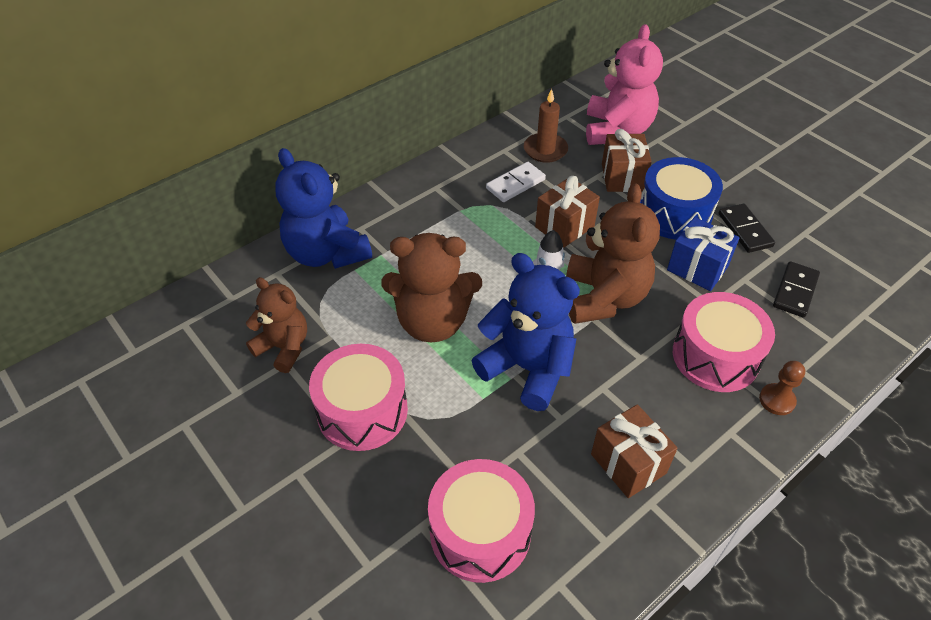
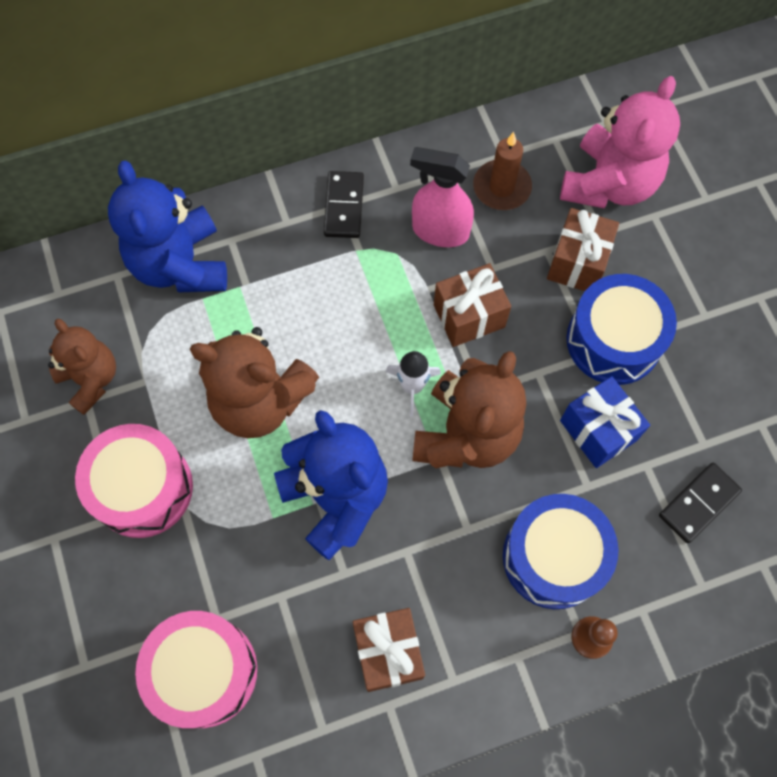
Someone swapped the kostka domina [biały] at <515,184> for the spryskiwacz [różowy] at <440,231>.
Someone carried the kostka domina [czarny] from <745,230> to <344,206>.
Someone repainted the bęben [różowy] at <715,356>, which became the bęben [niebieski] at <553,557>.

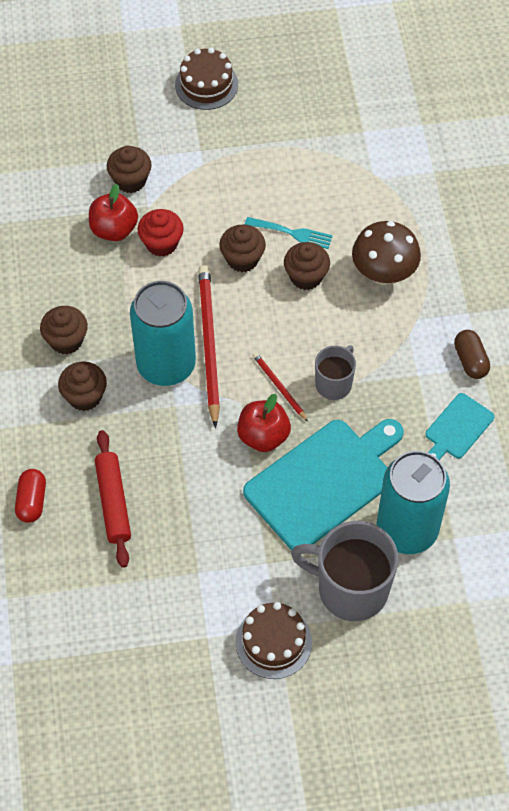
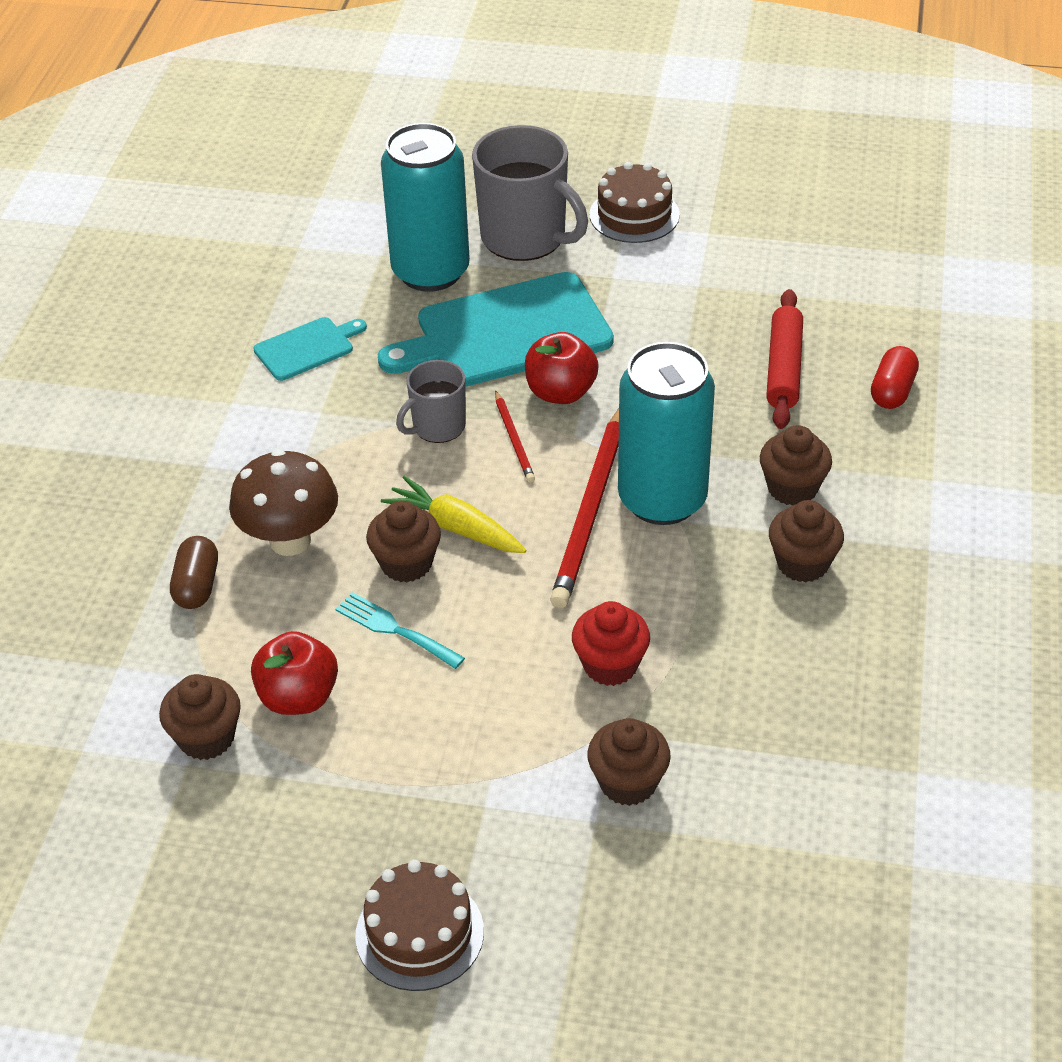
Someone carried the jabłko [czerwony] from <114,229> to <298,697>.
Someone carried the muffinka [brązowy] from <242,259> to <206,738>.
Someone carried the kapsułka [brązowy] from <470,360> to <197,585>.
Someone put down the marchewka [żółty] at <456,528>.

◆ AIM OF THE EXERCISE:
Whenever a line holds a picture, print that line without the picture. All other data must be output exactly.

◆ EXERCISE SOLUTION:
Someone swapped the kostka domina [biały] at <515,184> for the spryskiwacz [różowy] at <440,231>.
Someone carried the kostka domina [czarny] from <745,230> to <344,206>.
Someone repainted the bęben [różowy] at <715,356>, which became the bęben [niebieski] at <553,557>.

Someone carried the jabłko [czerwony] from <114,229> to <298,697>.
Someone carried the muffinka [brązowy] from <242,259> to <206,738>.
Someone carried the kapsułka [brązowy] from <470,360> to <197,585>.
Someone put down the marchewka [żółty] at <456,528>.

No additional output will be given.